╭──

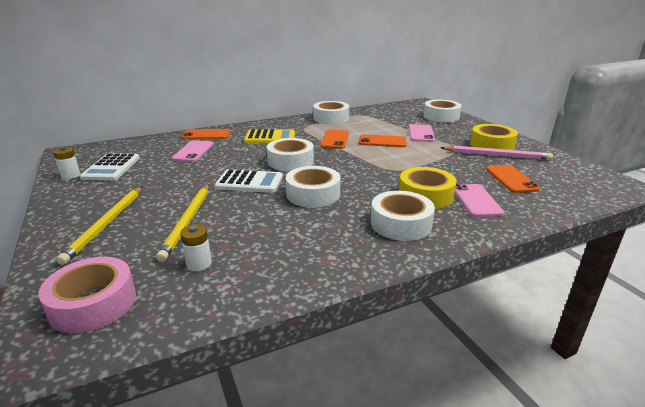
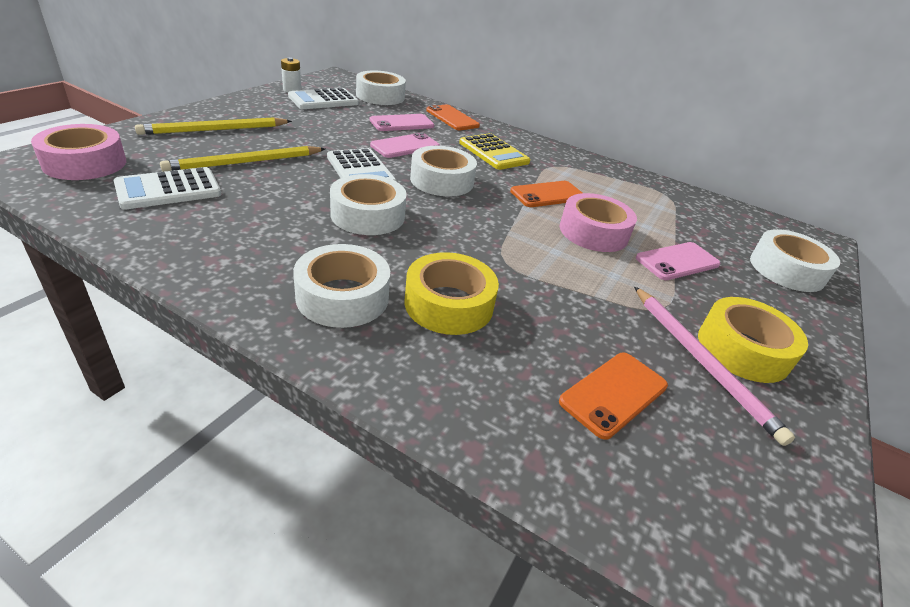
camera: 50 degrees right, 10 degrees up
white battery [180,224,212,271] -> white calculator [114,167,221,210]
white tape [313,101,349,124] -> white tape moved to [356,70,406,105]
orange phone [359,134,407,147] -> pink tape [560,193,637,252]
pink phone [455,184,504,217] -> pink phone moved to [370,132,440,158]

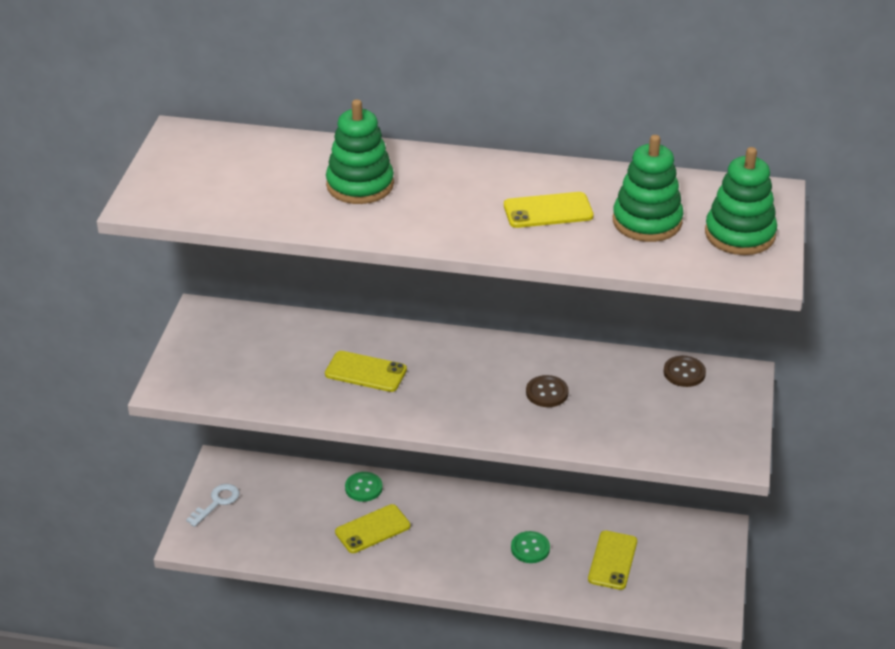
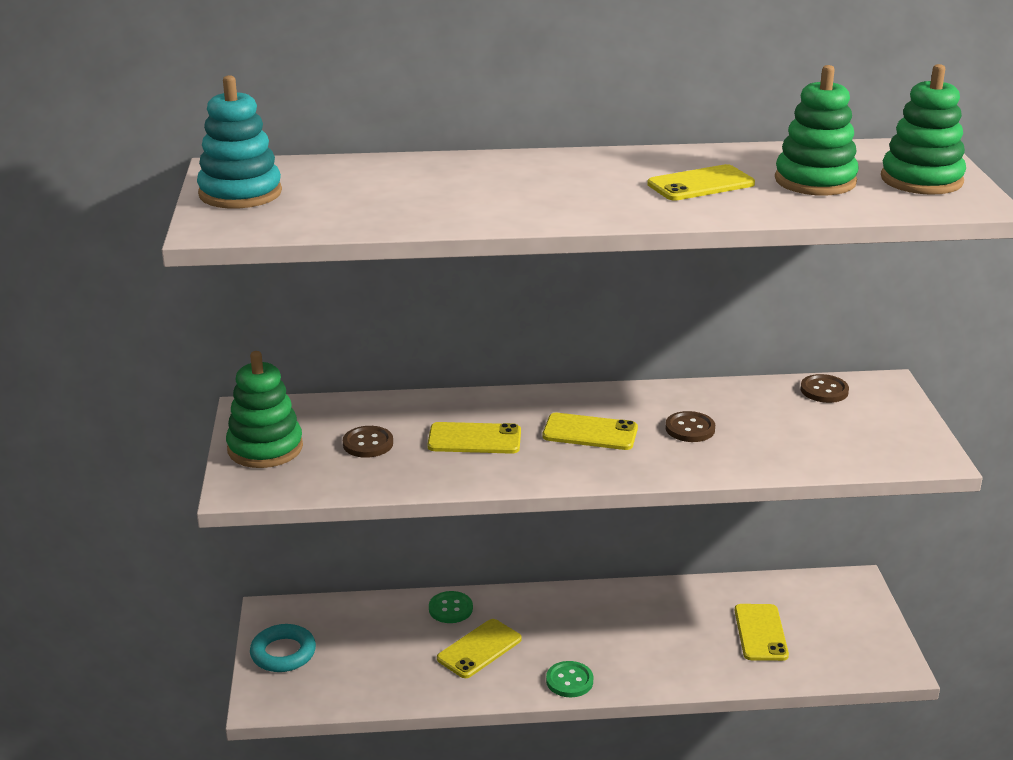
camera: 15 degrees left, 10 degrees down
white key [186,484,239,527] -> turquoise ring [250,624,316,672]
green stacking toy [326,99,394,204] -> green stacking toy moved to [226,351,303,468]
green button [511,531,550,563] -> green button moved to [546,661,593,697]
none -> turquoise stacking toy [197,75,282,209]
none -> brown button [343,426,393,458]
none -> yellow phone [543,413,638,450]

╰──
╭──

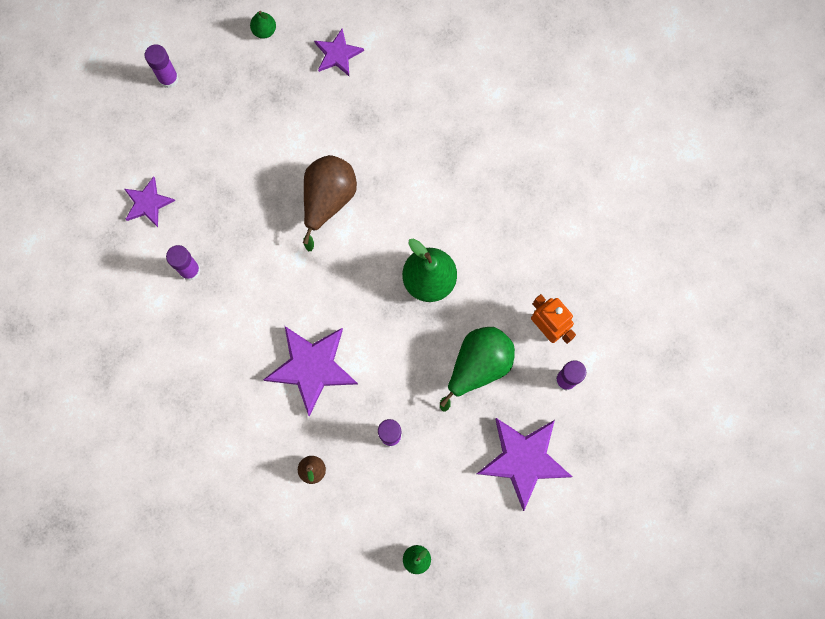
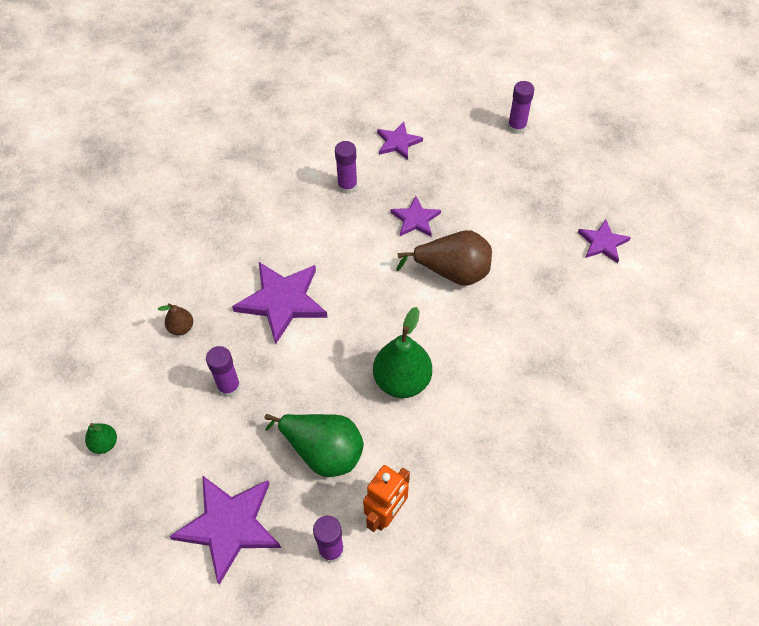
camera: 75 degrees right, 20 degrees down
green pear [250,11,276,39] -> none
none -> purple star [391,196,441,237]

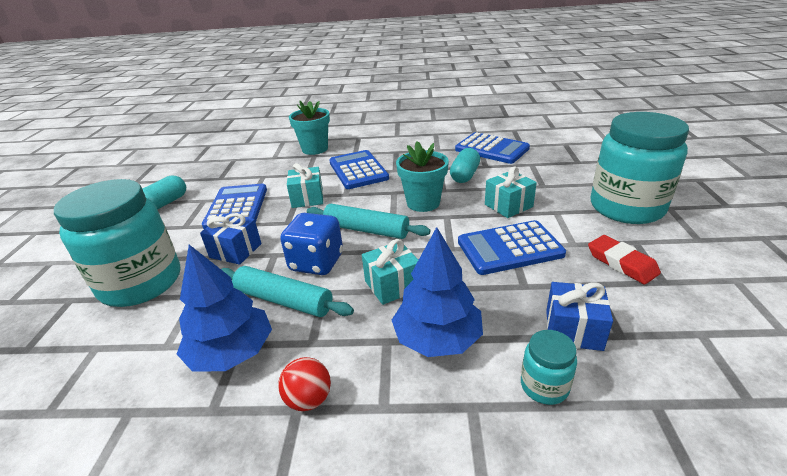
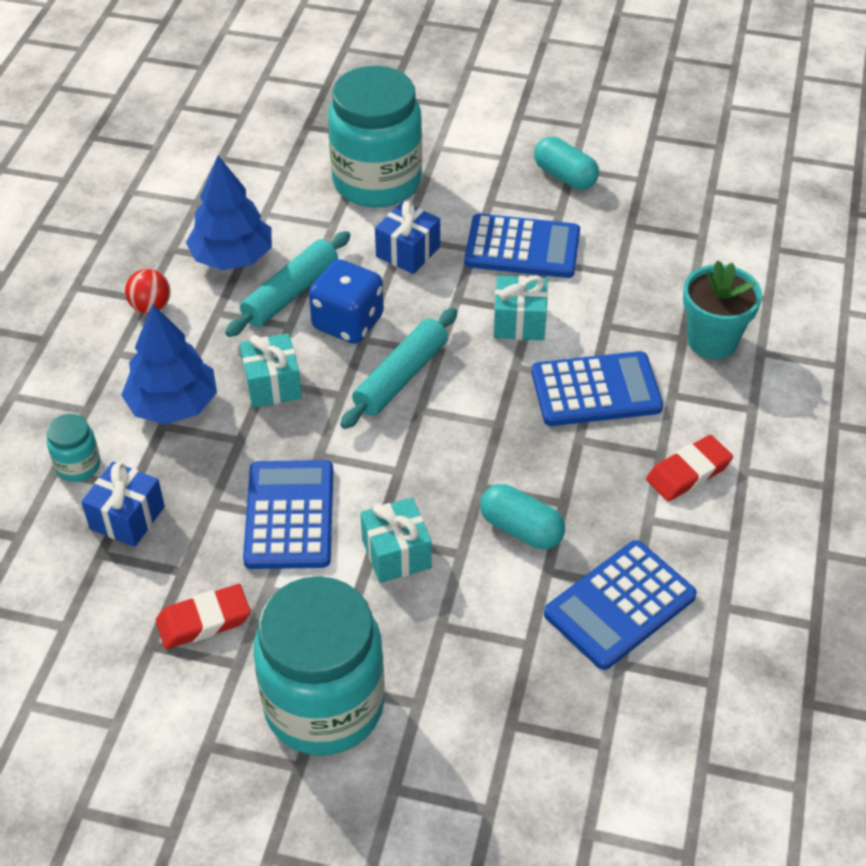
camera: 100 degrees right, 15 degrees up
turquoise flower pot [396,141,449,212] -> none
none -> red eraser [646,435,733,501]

╰──

Reproduce, character for character, only the lines of the preceding data that start at the line with "none -> turquoise" and end at the line with "none -> yellow phone [543,413,638,450]", both included.

none -> turquoise stacking toy [197,75,282,209]
none -> brown button [343,426,393,458]
none -> yellow phone [543,413,638,450]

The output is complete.